- _LISTED ENTRIES_:
┌──

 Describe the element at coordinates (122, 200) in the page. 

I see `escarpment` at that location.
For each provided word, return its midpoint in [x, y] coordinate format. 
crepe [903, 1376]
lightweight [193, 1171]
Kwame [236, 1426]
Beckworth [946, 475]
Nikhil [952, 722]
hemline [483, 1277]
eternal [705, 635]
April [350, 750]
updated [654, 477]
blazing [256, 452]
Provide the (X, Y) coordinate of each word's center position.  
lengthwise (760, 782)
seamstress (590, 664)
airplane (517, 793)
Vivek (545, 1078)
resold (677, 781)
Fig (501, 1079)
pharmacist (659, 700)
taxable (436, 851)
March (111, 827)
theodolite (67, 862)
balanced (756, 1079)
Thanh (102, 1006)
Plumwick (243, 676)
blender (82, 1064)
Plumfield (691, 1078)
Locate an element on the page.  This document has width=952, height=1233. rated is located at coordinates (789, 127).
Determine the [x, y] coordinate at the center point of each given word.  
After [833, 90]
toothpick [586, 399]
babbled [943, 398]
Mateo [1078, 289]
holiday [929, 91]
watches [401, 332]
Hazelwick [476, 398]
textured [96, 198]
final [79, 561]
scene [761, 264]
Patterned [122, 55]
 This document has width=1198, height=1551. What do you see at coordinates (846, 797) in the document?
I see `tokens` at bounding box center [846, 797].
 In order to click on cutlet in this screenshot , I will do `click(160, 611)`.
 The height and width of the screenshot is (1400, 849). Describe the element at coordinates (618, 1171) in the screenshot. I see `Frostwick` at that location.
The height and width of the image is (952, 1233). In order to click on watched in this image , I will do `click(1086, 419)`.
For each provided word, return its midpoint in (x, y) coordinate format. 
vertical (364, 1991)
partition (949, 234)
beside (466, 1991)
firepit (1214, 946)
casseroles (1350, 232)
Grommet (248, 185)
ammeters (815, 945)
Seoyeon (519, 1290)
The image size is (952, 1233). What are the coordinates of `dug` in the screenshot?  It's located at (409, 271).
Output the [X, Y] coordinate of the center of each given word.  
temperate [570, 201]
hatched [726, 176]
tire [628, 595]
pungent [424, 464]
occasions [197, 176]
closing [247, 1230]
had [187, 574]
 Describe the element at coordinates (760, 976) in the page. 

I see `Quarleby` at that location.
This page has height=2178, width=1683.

└──

- _PROBLEM DESCRIPTION_:
Write out the items above word for word, starting at the line that contains "Output the [X, Y]" and ending with the final line of the items.

- _ANSWER TO THIS PROBLEM_:
Output the [X, Y] coordinate of the center of each given word.  
temperate [570, 201]
hatched [726, 176]
tire [628, 595]
pungent [424, 464]
occasions [197, 176]
closing [247, 1230]
had [187, 574]
 Describe the element at coordinates (760, 976) in the page. 

I see `Quarleby` at that location.
This page has height=2178, width=1683.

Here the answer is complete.